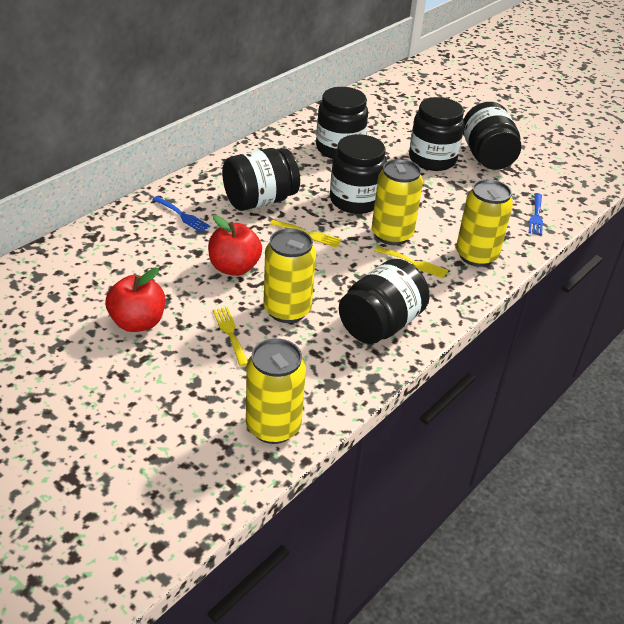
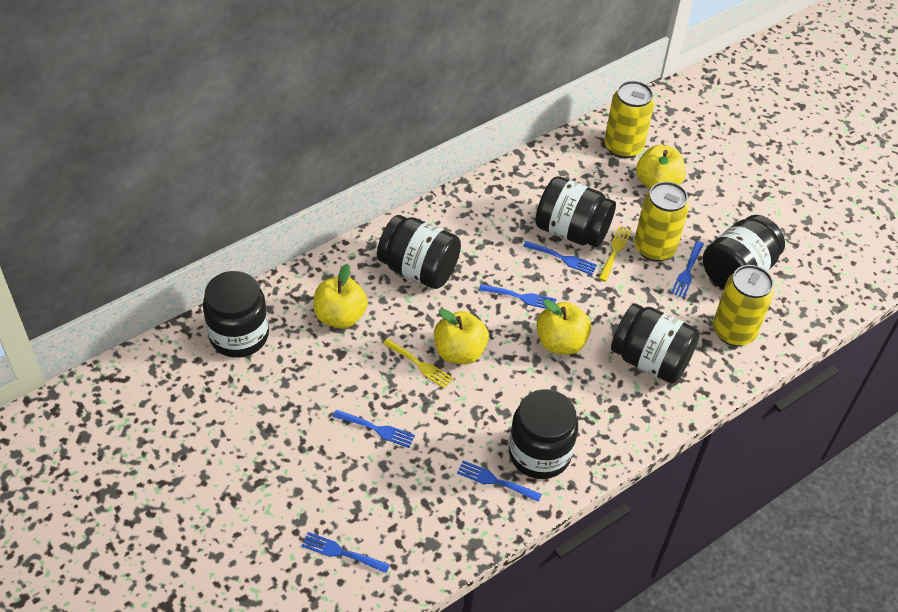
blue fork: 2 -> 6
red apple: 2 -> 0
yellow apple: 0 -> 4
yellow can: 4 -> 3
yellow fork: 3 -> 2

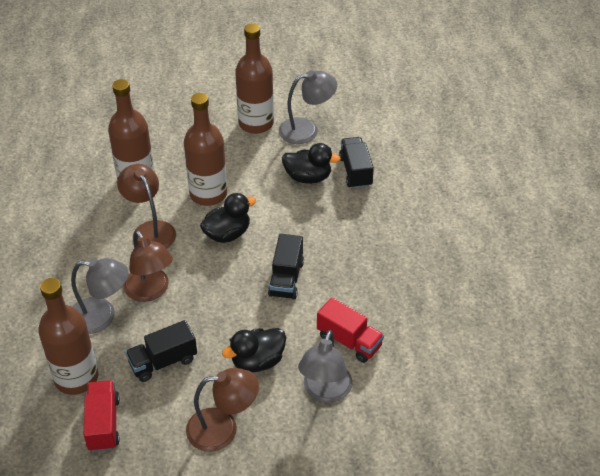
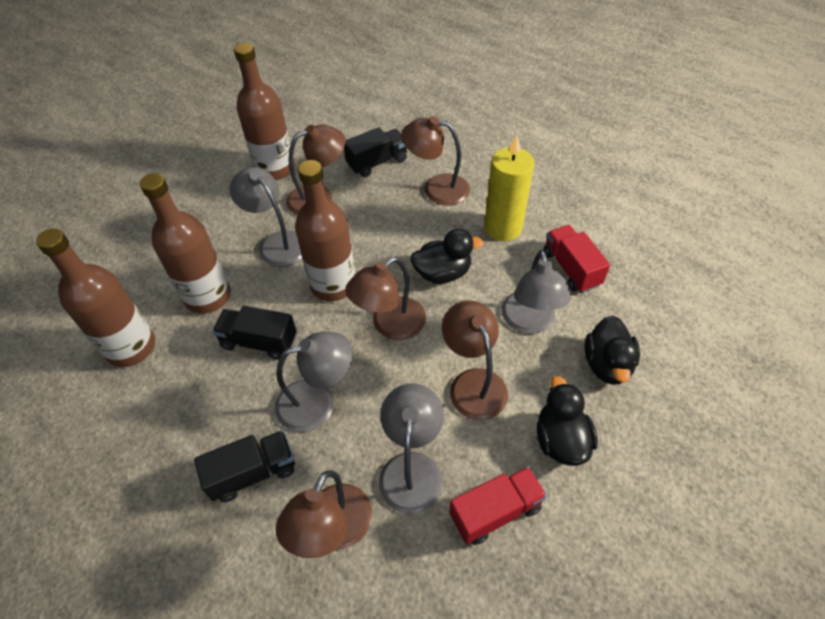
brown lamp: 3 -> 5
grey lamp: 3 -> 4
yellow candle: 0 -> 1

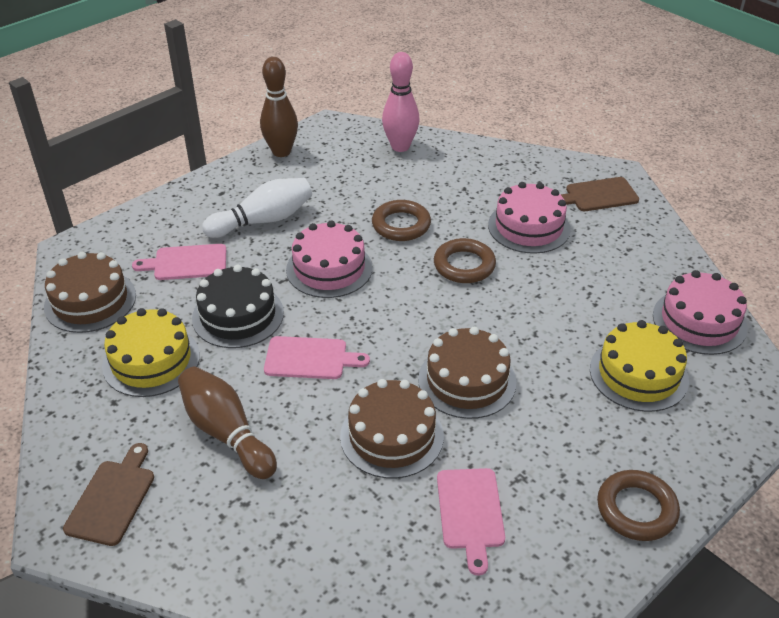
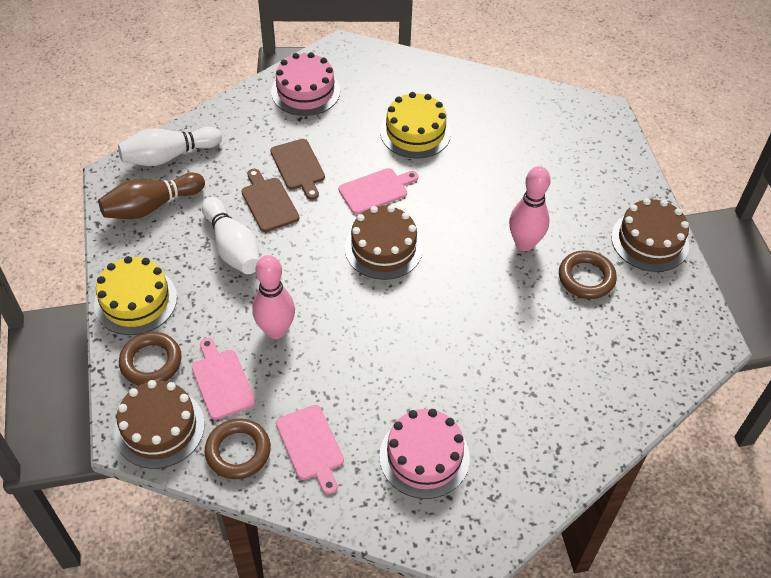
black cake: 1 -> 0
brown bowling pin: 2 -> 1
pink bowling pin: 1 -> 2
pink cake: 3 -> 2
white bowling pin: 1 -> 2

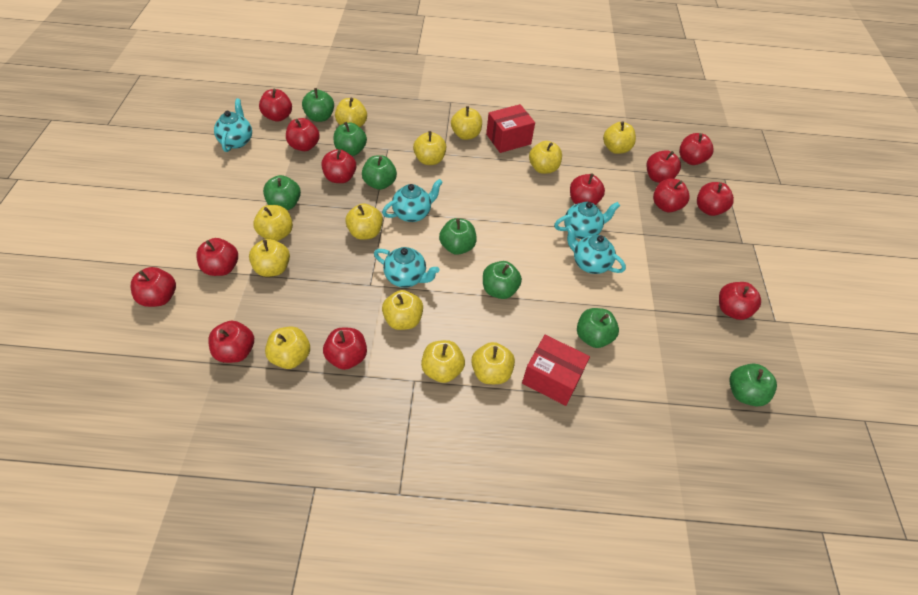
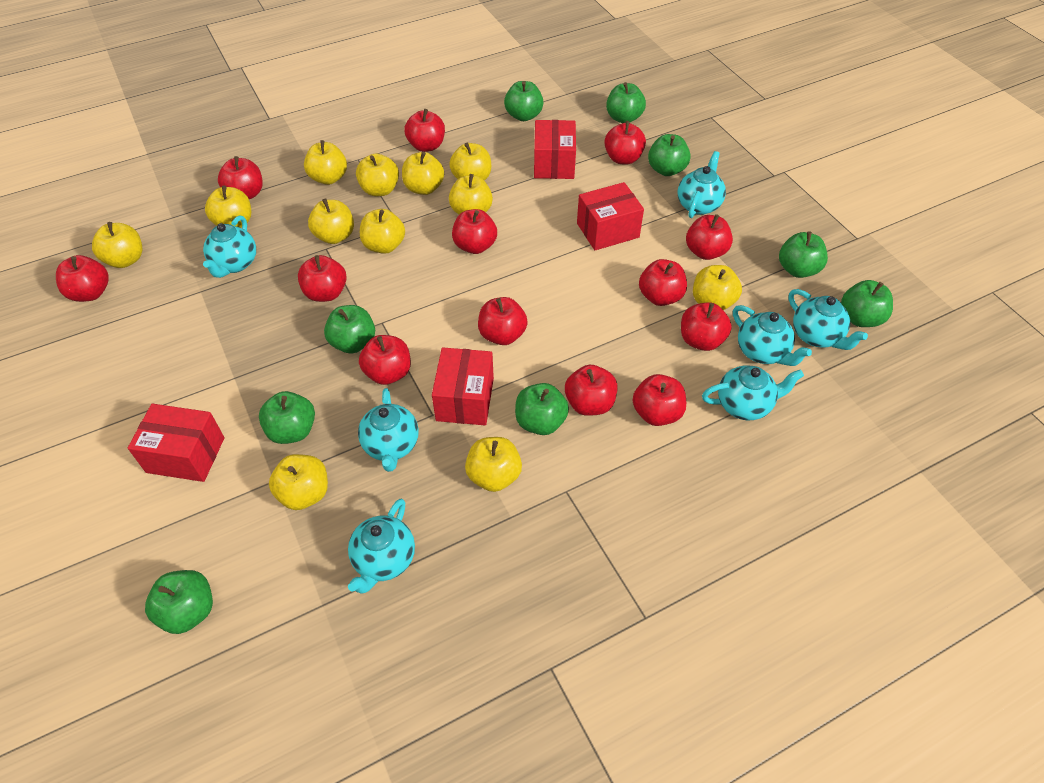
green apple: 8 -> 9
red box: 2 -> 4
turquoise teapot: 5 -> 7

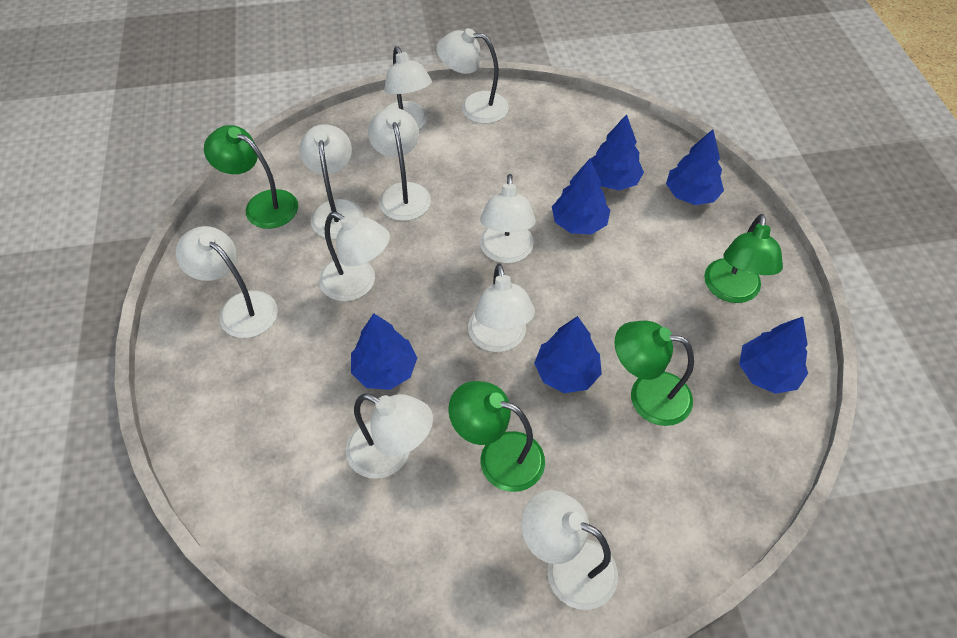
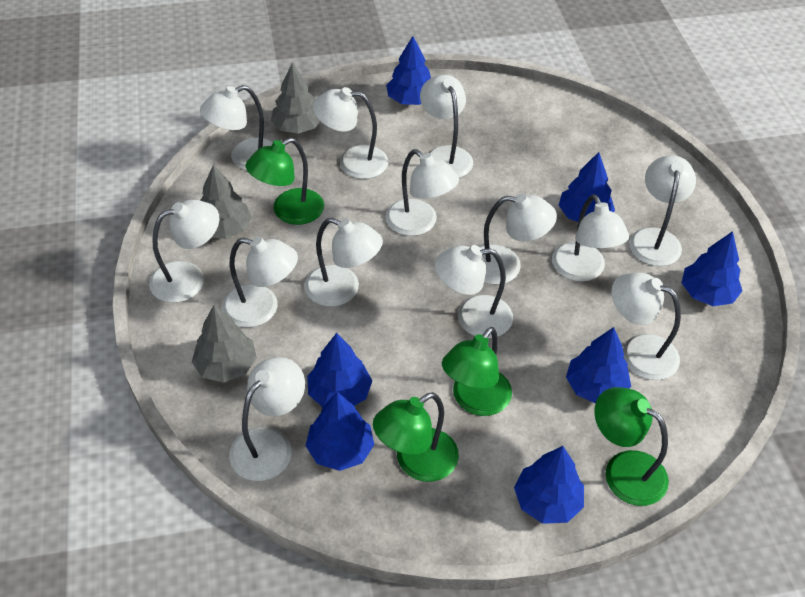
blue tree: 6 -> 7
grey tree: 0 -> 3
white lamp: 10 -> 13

----

The word is "lamp". Copy every line above where it appears.

brown lamp: 3 -> 5
grey lamp: 3 -> 4
white lamp: 10 -> 13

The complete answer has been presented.